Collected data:
BEGIN

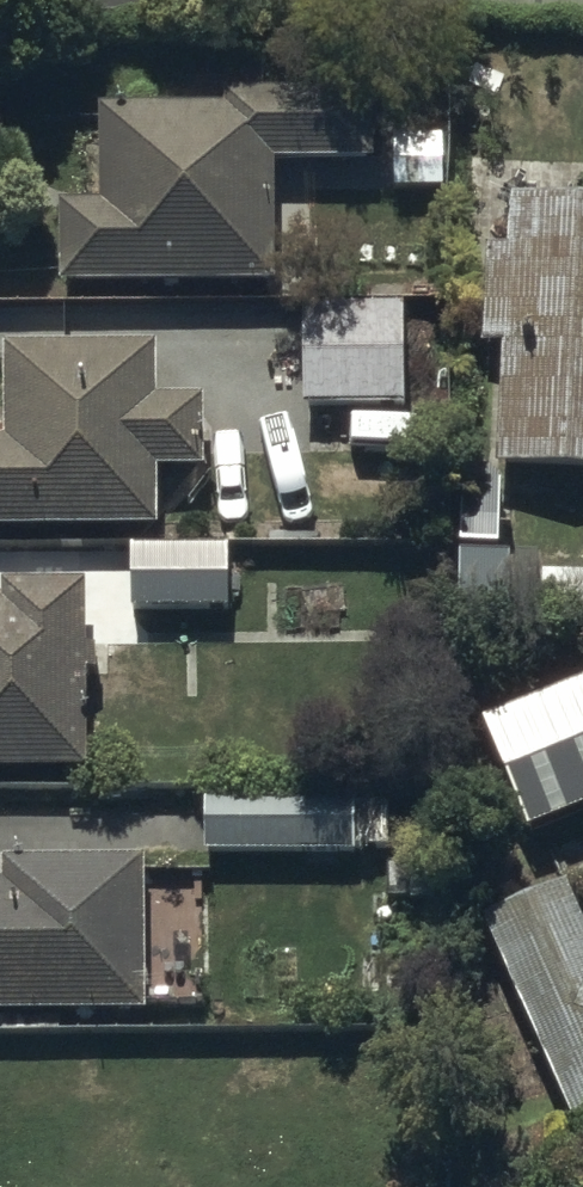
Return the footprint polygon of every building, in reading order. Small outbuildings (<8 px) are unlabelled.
[(268,302),(268,178),(366,178),(366,116),(236,116),(236,133),(97,133),(98,224),(62,224),(62,303),(268,302)] [(509,218),(507,267),(483,266),(479,365),(497,366),(493,485),(582,489),(582,221),(509,218)] [(302,321),(302,424),(398,424),(398,320),(302,321)] [(154,546),(153,490),(202,489),(201,416),(152,416),(152,366),(0,368),(0,389),(1,462),(0,462),(0,548),(154,546)] [(149,565),(150,622),(249,621),(249,564),(149,565)] [(89,791),(87,601),(2,602),(2,624),(0,624),(0,792),(89,791)] [(482,712),(527,820),(582,797),(582,671),(482,712)] [(204,827),(203,870),(293,870),(293,828),(204,827)] [(143,1034),(140,880),(2,883),(2,900),(0,900),(0,1037),(143,1034)] [(569,1179),(582,1173),(582,962),(565,918),(476,954),(569,1179)]
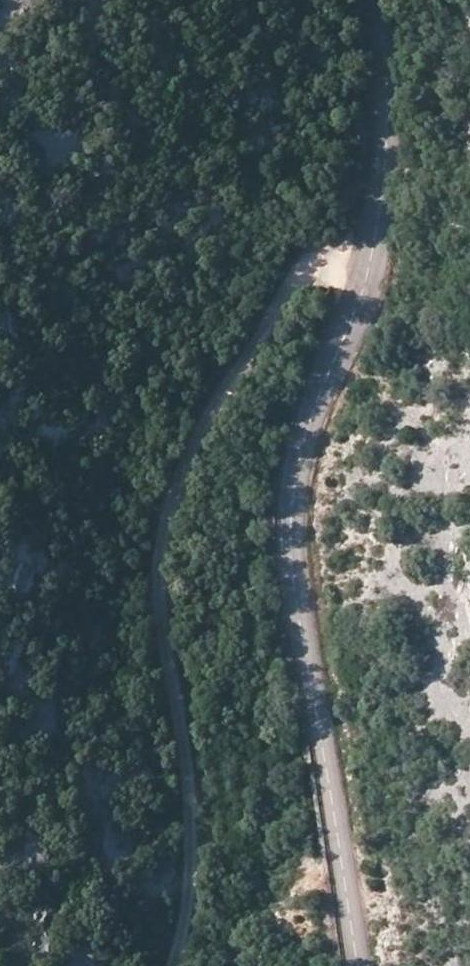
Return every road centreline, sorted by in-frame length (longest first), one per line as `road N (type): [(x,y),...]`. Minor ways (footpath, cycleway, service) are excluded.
road 1 (tertiary): [(358,965),(295,580),(292,506),(309,427),(373,260),(383,50),(377,0)]
road 2 (track): [(373,260),(306,269),(187,457),(156,584),(188,761),(187,900),(172,965)]

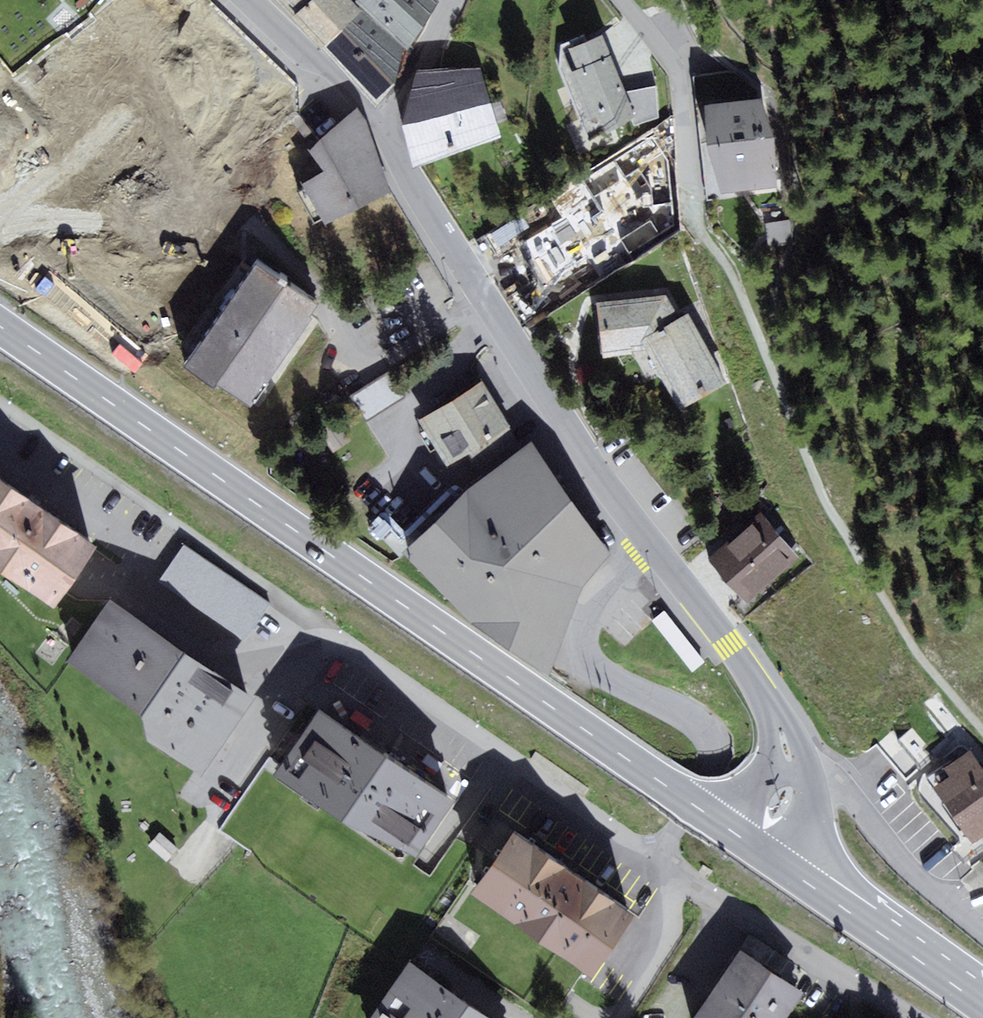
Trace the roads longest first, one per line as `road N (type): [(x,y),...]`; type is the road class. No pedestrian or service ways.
road 1 (primary): [(752,845),(0,328)]
road 2 (residential): [(657,858),(348,647),(325,641),(251,657),(230,653),(102,576)]
road 3 (tertiary): [(380,128),(566,430),(649,542)]
road 4 (residential): [(649,542),(596,593),(584,634),(599,670),(692,720),(711,747),(707,772),(657,858)]
road 5 (residential): [(928,1017),(657,858)]
road 6 (primary): [(982,1006),(752,845)]
road 7 (tertiary): [(649,542),(731,644),(774,715),(791,772)]
road 8 (residential): [(791,772),(845,789),(899,861),(982,932)]
road 9 (residential): [(694,196),(686,73),(626,0)]
road 10 (tertiary): [(258,0),(380,128)]
road 11 (residential): [(657,858),(671,902),(669,926),(663,950),(621,1017)]
road 12 (residential): [(380,128),(450,0)]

END

#### Goal of the exercise:
Drop the pictures and reproduce the rest of the data above exactly.

#### Solution to the problem:
Return the footprint polygon of every building, in reading order. Small outbuildings (<8 px) are unlabelled.
[(268,302),(268,178),(366,178),(366,116),(236,116),(236,133),(97,133),(98,224),(62,224),(62,303),(268,302)] [(509,218),(507,267),(483,266),(479,365),(497,366),(493,485),(582,489),(582,221),(509,218)] [(302,321),(302,424),(398,424),(398,320),(302,321)] [(154,546),(153,490),(202,489),(201,416),(152,416),(152,366),(0,368),(0,389),(1,462),(0,462),(0,548),(154,546)] [(149,565),(150,622),(249,621),(249,564),(149,565)] [(89,791),(87,601),(2,602),(2,624),(0,624),(0,792),(89,791)] [(482,712),(527,820),(582,797),(582,671),(482,712)] [(204,827),(203,870),(293,870),(293,828),(204,827)] [(143,1034),(140,880),(2,883),(2,900),(0,900),(0,1037),(143,1034)] [(569,1179),(582,1173),(582,962),(565,918),(476,954),(569,1179)]
Return every road centreline, sorted by in-frame length (longest first), one per line as `road N (type): [(x,y),...]`. Minor ways (footpath, cycleway, service) are excluded.
road 1 (tertiary): [(358,965),(295,580),(292,506),(309,427),(373,260),(383,50),(377,0)]
road 2 (track): [(373,260),(306,269),(187,457),(156,584),(188,761),(187,900),(172,965)]

Trace the roads longest first, one per line as `road N (type): [(x,y),...]`; type is the road class. No pedestrian or service ways.
road 1 (primary): [(752,845),(0,328)]
road 2 (residential): [(657,858),(348,647),(325,641),(251,657),(230,653),(102,576)]
road 3 (tertiary): [(380,128),(566,430),(649,542)]
road 4 (residential): [(649,542),(596,593),(584,634),(599,670),(692,720),(711,747),(707,772),(657,858)]
road 5 (residential): [(928,1017),(657,858)]
road 6 (primary): [(982,1006),(752,845)]
road 7 (tertiary): [(649,542),(731,644),(774,715),(791,772)]
road 8 (residential): [(791,772),(845,789),(899,861),(982,932)]
road 9 (residential): [(694,196),(686,73),(626,0)]
road 10 (tertiary): [(258,0),(380,128)]
road 11 (residential): [(657,858),(671,902),(669,926),(663,950),(621,1017)]
road 12 (residential): [(380,128),(450,0)]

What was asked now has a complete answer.